*Exercise goal*. Would you please transcribe, exactly as written, the lines of the entries below starting at the one that holds "(233, 304) = (143, 513): none -> grey cap" and ending at the one that holds "(737, 451) = (746, 393): yellow", both included?

(Data provided Opens)

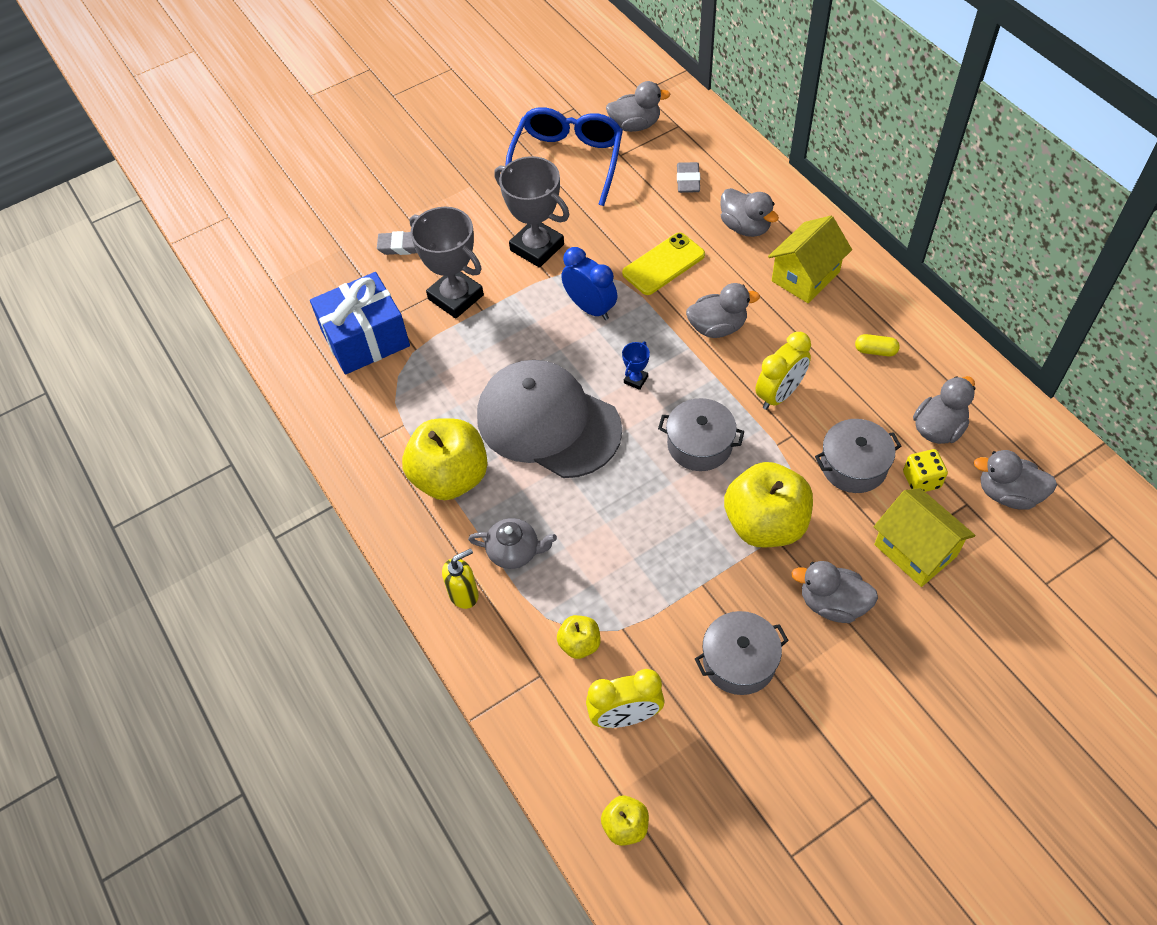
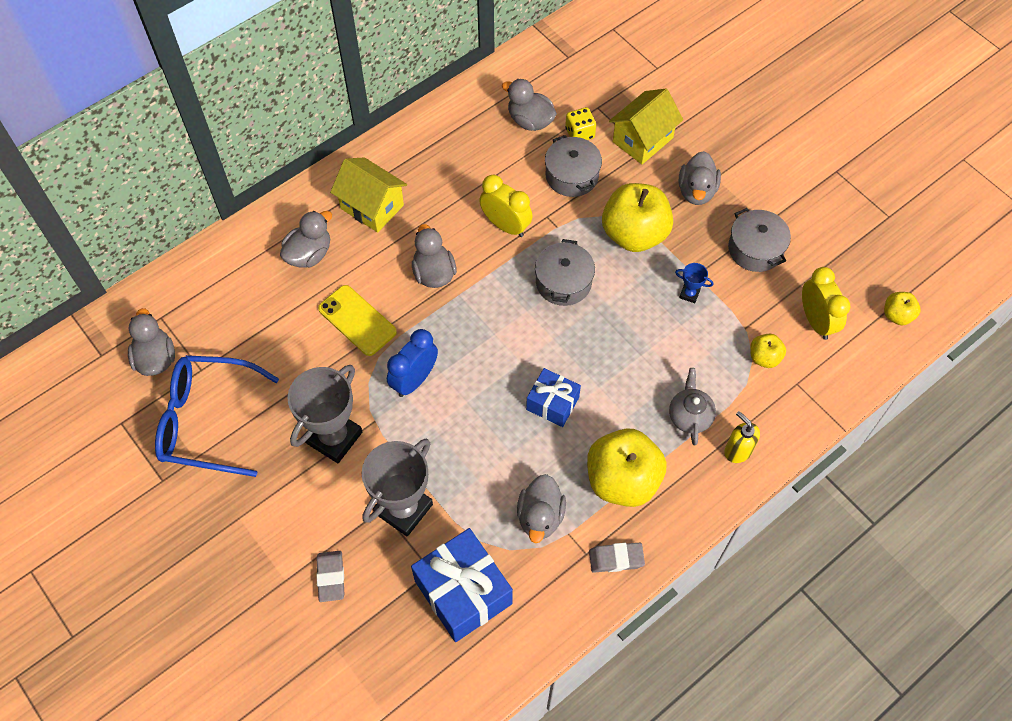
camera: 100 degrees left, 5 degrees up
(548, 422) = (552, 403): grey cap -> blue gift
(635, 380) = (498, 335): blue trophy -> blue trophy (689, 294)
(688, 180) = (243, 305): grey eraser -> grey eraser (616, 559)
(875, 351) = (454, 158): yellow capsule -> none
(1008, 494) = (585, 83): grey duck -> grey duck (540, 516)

(Data provided Closes)
(Data provided Opens)

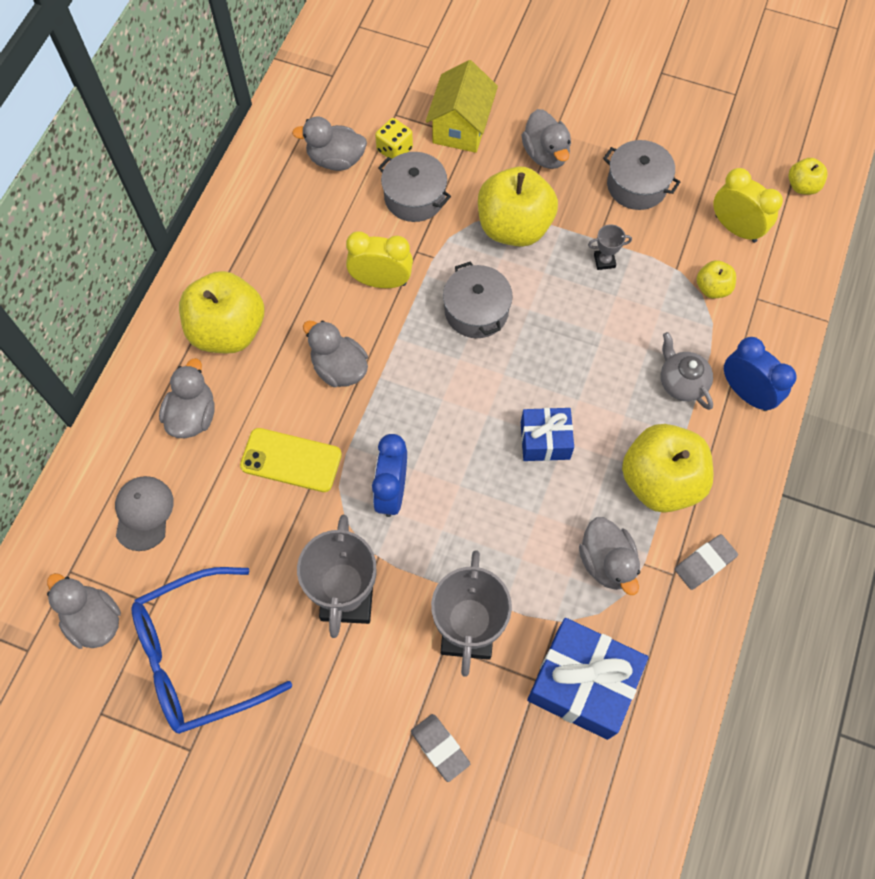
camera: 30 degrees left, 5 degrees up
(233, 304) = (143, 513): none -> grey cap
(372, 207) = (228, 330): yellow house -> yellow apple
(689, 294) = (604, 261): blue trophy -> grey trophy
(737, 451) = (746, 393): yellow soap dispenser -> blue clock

(Data provided Closes)

*Output*.
(233, 304) = (143, 513): none -> grey cap
(372, 207) = (228, 330): yellow house -> yellow apple
(689, 294) = (604, 261): blue trophy -> grey trophy
(737, 451) = (746, 393): yellow soap dispenser -> blue clock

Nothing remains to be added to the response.